━━ Study material
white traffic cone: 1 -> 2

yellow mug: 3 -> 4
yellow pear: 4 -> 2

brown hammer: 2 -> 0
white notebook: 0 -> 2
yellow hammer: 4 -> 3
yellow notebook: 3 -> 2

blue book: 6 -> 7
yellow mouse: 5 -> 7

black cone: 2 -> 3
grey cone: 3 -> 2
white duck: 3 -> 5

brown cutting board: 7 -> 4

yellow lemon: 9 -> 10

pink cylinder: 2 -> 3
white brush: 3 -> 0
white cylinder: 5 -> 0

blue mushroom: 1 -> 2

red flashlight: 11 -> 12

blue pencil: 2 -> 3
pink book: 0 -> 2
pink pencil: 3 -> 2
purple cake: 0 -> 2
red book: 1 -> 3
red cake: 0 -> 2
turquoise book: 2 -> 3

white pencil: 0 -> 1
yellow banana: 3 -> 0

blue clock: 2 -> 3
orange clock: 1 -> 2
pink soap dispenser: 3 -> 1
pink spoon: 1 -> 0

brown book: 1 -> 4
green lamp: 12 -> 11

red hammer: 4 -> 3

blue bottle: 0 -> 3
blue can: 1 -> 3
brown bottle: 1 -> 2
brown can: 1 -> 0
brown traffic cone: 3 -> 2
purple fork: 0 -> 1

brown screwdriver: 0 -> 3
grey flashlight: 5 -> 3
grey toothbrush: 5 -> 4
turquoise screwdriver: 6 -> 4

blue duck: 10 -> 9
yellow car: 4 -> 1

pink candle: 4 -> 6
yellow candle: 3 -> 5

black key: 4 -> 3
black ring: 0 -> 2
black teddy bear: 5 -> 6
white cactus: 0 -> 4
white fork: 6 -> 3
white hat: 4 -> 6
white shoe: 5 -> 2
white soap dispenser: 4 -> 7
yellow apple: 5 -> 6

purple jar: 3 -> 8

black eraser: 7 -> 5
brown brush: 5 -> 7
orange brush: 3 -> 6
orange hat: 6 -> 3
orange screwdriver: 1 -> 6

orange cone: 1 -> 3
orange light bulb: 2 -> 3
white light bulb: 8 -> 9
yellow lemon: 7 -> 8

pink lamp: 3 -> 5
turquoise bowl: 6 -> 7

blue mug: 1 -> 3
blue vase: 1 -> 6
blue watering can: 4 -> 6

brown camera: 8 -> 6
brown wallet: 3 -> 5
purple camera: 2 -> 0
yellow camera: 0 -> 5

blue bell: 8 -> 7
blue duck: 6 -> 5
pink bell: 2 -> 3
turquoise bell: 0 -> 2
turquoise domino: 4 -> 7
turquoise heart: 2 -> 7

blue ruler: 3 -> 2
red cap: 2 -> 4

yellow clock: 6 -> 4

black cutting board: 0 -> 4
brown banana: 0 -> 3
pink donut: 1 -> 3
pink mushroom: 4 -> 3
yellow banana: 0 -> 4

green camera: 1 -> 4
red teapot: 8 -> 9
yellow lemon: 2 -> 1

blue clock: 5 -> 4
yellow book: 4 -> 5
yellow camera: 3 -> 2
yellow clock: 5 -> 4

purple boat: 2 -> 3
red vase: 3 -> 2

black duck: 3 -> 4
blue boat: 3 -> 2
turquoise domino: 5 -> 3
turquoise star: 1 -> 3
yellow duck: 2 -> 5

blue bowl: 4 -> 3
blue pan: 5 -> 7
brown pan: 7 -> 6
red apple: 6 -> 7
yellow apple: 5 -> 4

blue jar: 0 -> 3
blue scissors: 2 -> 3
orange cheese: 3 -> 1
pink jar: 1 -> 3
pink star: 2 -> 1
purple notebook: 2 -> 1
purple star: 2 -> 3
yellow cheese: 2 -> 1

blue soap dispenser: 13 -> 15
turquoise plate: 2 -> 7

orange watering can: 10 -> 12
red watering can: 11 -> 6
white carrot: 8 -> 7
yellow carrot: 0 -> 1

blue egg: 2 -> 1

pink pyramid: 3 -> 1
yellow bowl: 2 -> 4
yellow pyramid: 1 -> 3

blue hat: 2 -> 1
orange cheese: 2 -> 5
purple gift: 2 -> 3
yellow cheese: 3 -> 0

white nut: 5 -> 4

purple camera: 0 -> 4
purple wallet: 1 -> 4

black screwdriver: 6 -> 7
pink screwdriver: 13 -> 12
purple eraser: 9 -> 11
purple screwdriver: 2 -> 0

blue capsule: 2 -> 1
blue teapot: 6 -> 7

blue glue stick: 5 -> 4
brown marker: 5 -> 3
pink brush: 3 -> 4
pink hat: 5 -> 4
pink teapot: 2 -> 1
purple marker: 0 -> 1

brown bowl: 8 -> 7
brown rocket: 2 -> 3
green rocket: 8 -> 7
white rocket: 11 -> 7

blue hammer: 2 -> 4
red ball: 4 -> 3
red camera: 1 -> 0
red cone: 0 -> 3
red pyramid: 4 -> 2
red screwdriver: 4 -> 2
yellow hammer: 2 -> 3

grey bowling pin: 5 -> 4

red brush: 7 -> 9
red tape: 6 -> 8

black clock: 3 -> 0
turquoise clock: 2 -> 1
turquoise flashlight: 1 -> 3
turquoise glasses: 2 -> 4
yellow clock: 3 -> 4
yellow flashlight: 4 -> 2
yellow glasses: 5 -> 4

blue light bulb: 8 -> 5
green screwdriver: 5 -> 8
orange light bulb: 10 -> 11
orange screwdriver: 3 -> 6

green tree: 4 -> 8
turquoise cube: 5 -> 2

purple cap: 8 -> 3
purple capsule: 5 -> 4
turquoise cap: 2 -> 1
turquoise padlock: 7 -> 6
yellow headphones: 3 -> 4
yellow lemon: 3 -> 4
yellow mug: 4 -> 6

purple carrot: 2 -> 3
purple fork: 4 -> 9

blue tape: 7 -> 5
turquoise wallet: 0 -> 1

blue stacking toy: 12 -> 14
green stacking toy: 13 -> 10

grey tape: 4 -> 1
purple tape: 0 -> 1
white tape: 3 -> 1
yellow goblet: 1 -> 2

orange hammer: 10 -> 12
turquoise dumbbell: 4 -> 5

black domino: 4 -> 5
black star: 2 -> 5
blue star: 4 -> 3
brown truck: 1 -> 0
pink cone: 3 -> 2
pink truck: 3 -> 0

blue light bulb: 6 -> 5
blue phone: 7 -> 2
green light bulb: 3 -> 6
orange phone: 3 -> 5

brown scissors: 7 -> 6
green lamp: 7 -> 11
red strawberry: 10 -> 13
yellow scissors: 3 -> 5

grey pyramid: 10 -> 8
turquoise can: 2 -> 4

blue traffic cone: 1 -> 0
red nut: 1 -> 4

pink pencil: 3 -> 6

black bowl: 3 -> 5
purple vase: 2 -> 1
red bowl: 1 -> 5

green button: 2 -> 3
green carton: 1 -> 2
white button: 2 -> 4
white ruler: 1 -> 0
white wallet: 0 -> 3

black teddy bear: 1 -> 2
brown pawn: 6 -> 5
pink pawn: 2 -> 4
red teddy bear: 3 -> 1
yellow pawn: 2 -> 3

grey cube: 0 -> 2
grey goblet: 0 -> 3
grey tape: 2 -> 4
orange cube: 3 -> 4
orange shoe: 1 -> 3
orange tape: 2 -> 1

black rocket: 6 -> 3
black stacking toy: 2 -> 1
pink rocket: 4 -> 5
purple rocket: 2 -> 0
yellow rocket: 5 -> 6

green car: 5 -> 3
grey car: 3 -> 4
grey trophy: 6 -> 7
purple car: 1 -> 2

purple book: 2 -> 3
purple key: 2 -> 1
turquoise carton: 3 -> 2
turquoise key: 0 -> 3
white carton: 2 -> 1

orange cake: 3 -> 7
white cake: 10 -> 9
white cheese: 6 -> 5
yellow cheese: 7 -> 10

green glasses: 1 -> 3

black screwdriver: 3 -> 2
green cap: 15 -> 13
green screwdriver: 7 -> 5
━━━━
[What to do]: All of the records above are to be set down again exactly.

[Response area]:
white traffic cone: 1 -> 2

yellow mug: 3 -> 4
yellow pear: 4 -> 2

brown hammer: 2 -> 0
white notebook: 0 -> 2
yellow hammer: 4 -> 3
yellow notebook: 3 -> 2

blue book: 6 -> 7
yellow mouse: 5 -> 7

black cone: 2 -> 3
grey cone: 3 -> 2
white duck: 3 -> 5

brown cutting board: 7 -> 4

yellow lemon: 9 -> 10

pink cylinder: 2 -> 3
white brush: 3 -> 0
white cylinder: 5 -> 0

blue mushroom: 1 -> 2

red flashlight: 11 -> 12

blue pencil: 2 -> 3
pink book: 0 -> 2
pink pencil: 3 -> 2
purple cake: 0 -> 2
red book: 1 -> 3
red cake: 0 -> 2
turquoise book: 2 -> 3

white pencil: 0 -> 1
yellow banana: 3 -> 0

blue clock: 2 -> 3
orange clock: 1 -> 2
pink soap dispenser: 3 -> 1
pink spoon: 1 -> 0

brown book: 1 -> 4
green lamp: 12 -> 11

red hammer: 4 -> 3

blue bottle: 0 -> 3
blue can: 1 -> 3
brown bottle: 1 -> 2
brown can: 1 -> 0
brown traffic cone: 3 -> 2
purple fork: 0 -> 1

brown screwdriver: 0 -> 3
grey flashlight: 5 -> 3
grey toothbrush: 5 -> 4
turquoise screwdriver: 6 -> 4

blue duck: 10 -> 9
yellow car: 4 -> 1

pink candle: 4 -> 6
yellow candle: 3 -> 5

black key: 4 -> 3
black ring: 0 -> 2
black teddy bear: 5 -> 6
white cactus: 0 -> 4
white fork: 6 -> 3
white hat: 4 -> 6
white shoe: 5 -> 2
white soap dispenser: 4 -> 7
yellow apple: 5 -> 6

purple jar: 3 -> 8

black eraser: 7 -> 5
brown brush: 5 -> 7
orange brush: 3 -> 6
orange hat: 6 -> 3
orange screwdriver: 1 -> 6

orange cone: 1 -> 3
orange light bulb: 2 -> 3
white light bulb: 8 -> 9
yellow lemon: 7 -> 8

pink lamp: 3 -> 5
turquoise bowl: 6 -> 7

blue mug: 1 -> 3
blue vase: 1 -> 6
blue watering can: 4 -> 6

brown camera: 8 -> 6
brown wallet: 3 -> 5
purple camera: 2 -> 0
yellow camera: 0 -> 5

blue bell: 8 -> 7
blue duck: 6 -> 5
pink bell: 2 -> 3
turquoise bell: 0 -> 2
turquoise domino: 4 -> 7
turquoise heart: 2 -> 7

blue ruler: 3 -> 2
red cap: 2 -> 4

yellow clock: 6 -> 4

black cutting board: 0 -> 4
brown banana: 0 -> 3
pink donut: 1 -> 3
pink mushroom: 4 -> 3
yellow banana: 0 -> 4

green camera: 1 -> 4
red teapot: 8 -> 9
yellow lemon: 2 -> 1

blue clock: 5 -> 4
yellow book: 4 -> 5
yellow camera: 3 -> 2
yellow clock: 5 -> 4

purple boat: 2 -> 3
red vase: 3 -> 2

black duck: 3 -> 4
blue boat: 3 -> 2
turquoise domino: 5 -> 3
turquoise star: 1 -> 3
yellow duck: 2 -> 5

blue bowl: 4 -> 3
blue pan: 5 -> 7
brown pan: 7 -> 6
red apple: 6 -> 7
yellow apple: 5 -> 4

blue jar: 0 -> 3
blue scissors: 2 -> 3
orange cheese: 3 -> 1
pink jar: 1 -> 3
pink star: 2 -> 1
purple notebook: 2 -> 1
purple star: 2 -> 3
yellow cheese: 2 -> 1

blue soap dispenser: 13 -> 15
turquoise plate: 2 -> 7

orange watering can: 10 -> 12
red watering can: 11 -> 6
white carrot: 8 -> 7
yellow carrot: 0 -> 1

blue egg: 2 -> 1

pink pyramid: 3 -> 1
yellow bowl: 2 -> 4
yellow pyramid: 1 -> 3

blue hat: 2 -> 1
orange cheese: 2 -> 5
purple gift: 2 -> 3
yellow cheese: 3 -> 0

white nut: 5 -> 4

purple camera: 0 -> 4
purple wallet: 1 -> 4

black screwdriver: 6 -> 7
pink screwdriver: 13 -> 12
purple eraser: 9 -> 11
purple screwdriver: 2 -> 0

blue capsule: 2 -> 1
blue teapot: 6 -> 7

blue glue stick: 5 -> 4
brown marker: 5 -> 3
pink brush: 3 -> 4
pink hat: 5 -> 4
pink teapot: 2 -> 1
purple marker: 0 -> 1

brown bowl: 8 -> 7
brown rocket: 2 -> 3
green rocket: 8 -> 7
white rocket: 11 -> 7

blue hammer: 2 -> 4
red ball: 4 -> 3
red camera: 1 -> 0
red cone: 0 -> 3
red pyramid: 4 -> 2
red screwdriver: 4 -> 2
yellow hammer: 2 -> 3

grey bowling pin: 5 -> 4

red brush: 7 -> 9
red tape: 6 -> 8

black clock: 3 -> 0
turquoise clock: 2 -> 1
turquoise flashlight: 1 -> 3
turquoise glasses: 2 -> 4
yellow clock: 3 -> 4
yellow flashlight: 4 -> 2
yellow glasses: 5 -> 4

blue light bulb: 8 -> 5
green screwdriver: 5 -> 8
orange light bulb: 10 -> 11
orange screwdriver: 3 -> 6

green tree: 4 -> 8
turquoise cube: 5 -> 2

purple cap: 8 -> 3
purple capsule: 5 -> 4
turquoise cap: 2 -> 1
turquoise padlock: 7 -> 6
yellow headphones: 3 -> 4
yellow lemon: 3 -> 4
yellow mug: 4 -> 6

purple carrot: 2 -> 3
purple fork: 4 -> 9

blue tape: 7 -> 5
turquoise wallet: 0 -> 1

blue stacking toy: 12 -> 14
green stacking toy: 13 -> 10

grey tape: 4 -> 1
purple tape: 0 -> 1
white tape: 3 -> 1
yellow goblet: 1 -> 2

orange hammer: 10 -> 12
turquoise dumbbell: 4 -> 5

black domino: 4 -> 5
black star: 2 -> 5
blue star: 4 -> 3
brown truck: 1 -> 0
pink cone: 3 -> 2
pink truck: 3 -> 0

blue light bulb: 6 -> 5
blue phone: 7 -> 2
green light bulb: 3 -> 6
orange phone: 3 -> 5

brown scissors: 7 -> 6
green lamp: 7 -> 11
red strawberry: 10 -> 13
yellow scissors: 3 -> 5

grey pyramid: 10 -> 8
turquoise can: 2 -> 4

blue traffic cone: 1 -> 0
red nut: 1 -> 4

pink pencil: 3 -> 6

black bowl: 3 -> 5
purple vase: 2 -> 1
red bowl: 1 -> 5

green button: 2 -> 3
green carton: 1 -> 2
white button: 2 -> 4
white ruler: 1 -> 0
white wallet: 0 -> 3

black teddy bear: 1 -> 2
brown pawn: 6 -> 5
pink pawn: 2 -> 4
red teddy bear: 3 -> 1
yellow pawn: 2 -> 3

grey cube: 0 -> 2
grey goblet: 0 -> 3
grey tape: 2 -> 4
orange cube: 3 -> 4
orange shoe: 1 -> 3
orange tape: 2 -> 1

black rocket: 6 -> 3
black stacking toy: 2 -> 1
pink rocket: 4 -> 5
purple rocket: 2 -> 0
yellow rocket: 5 -> 6

green car: 5 -> 3
grey car: 3 -> 4
grey trophy: 6 -> 7
purple car: 1 -> 2

purple book: 2 -> 3
purple key: 2 -> 1
turquoise carton: 3 -> 2
turquoise key: 0 -> 3
white carton: 2 -> 1

orange cake: 3 -> 7
white cake: 10 -> 9
white cheese: 6 -> 5
yellow cheese: 7 -> 10

green glasses: 1 -> 3

black screwdriver: 3 -> 2
green cap: 15 -> 13
green screwdriver: 7 -> 5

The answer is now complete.